WORK TO BE COMPLETED - Apart from the pictures, print the data below exactly as given.

EXCERPTED RECORDS -

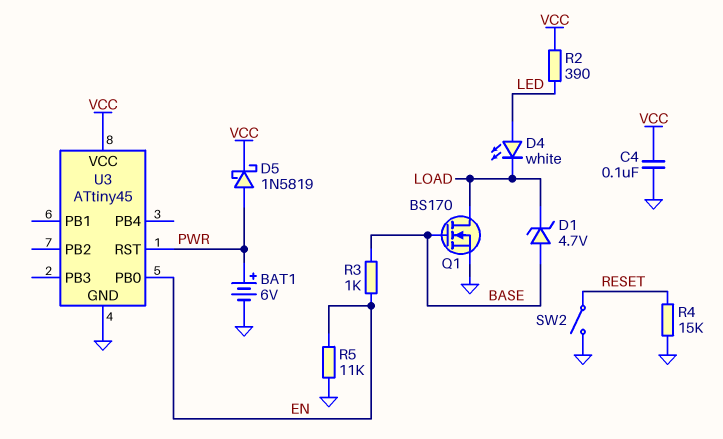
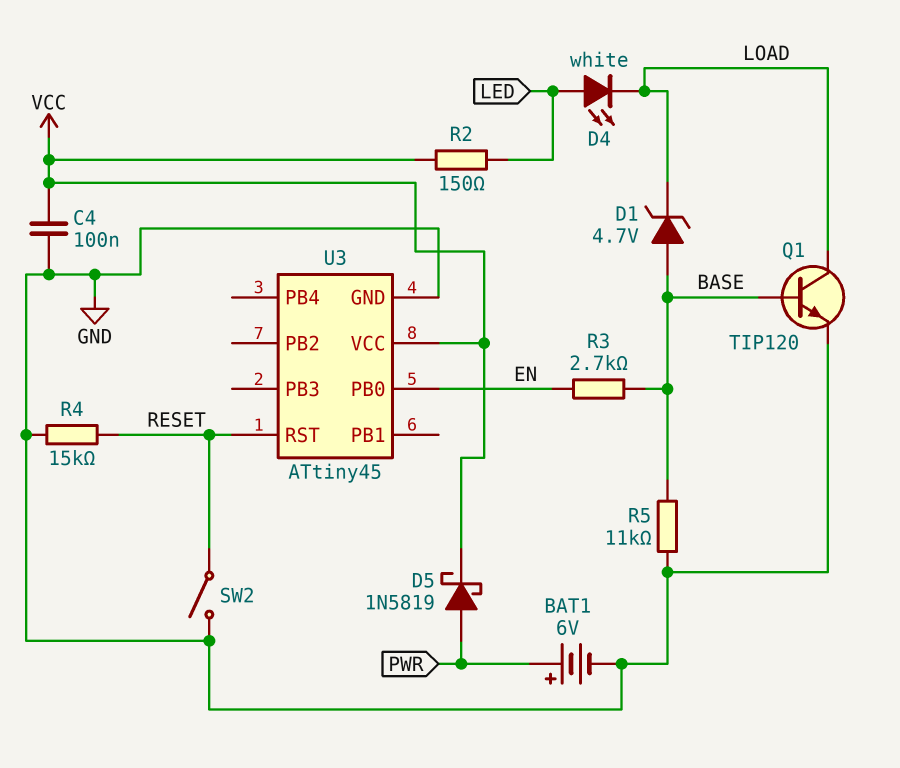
Q1: NMOS BS170 (G BASE, D LOAD, S GND) -> NPN TIP120 (B BASE, C LOAD, E GND)
R2: 390 (LED, VCC) -> 150 (LED, VCC)
R3: 1k (BASE, EN) -> 2.7k (BASE, EN)
R5: 11k (EN, GND) -> 11k (BASE, GND)
U3 pin RST: PWR -> RESET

TASK ANSWER -
Q1: NMOS BS170 (G BASE, D LOAD, S GND) -> NPN TIP120 (B BASE, C LOAD, E GND)
R2: 390 (LED, VCC) -> 150 (LED, VCC)
R3: 1k (BASE, EN) -> 2.7k (BASE, EN)
R5: 11k (EN, GND) -> 11k (BASE, GND)
U3 pin RST: PWR -> RESET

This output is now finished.